Object tracking records:
:::

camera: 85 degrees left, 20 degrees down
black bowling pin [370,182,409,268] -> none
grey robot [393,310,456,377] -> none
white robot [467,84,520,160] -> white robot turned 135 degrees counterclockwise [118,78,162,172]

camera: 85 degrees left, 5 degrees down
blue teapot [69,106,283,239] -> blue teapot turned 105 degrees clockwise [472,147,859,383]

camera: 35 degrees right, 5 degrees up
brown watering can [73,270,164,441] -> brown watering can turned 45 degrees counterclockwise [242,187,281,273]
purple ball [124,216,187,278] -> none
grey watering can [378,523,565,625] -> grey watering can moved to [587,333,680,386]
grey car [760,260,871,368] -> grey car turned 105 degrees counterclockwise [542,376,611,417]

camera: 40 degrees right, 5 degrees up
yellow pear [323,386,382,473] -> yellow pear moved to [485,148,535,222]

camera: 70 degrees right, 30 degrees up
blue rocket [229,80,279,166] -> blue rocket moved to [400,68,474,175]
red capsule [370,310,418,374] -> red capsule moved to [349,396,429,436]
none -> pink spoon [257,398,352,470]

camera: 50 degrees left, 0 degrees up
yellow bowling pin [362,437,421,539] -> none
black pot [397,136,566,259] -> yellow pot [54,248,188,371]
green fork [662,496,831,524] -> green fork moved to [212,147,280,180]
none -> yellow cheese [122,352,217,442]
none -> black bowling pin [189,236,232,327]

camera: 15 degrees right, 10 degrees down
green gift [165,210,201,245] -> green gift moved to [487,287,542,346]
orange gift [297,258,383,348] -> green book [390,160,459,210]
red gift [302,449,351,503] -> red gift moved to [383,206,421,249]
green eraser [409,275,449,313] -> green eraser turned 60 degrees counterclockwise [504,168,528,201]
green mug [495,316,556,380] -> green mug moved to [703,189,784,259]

:::

- **Exercise requirements**: Wherever a line in the entries above holds "left", copy that line.

- **Answer to this task**:
camera: 85 degrees left, 20 degrees down
camera: 85 degrees left, 5 degrees down
camera: 50 degrees left, 0 degrees up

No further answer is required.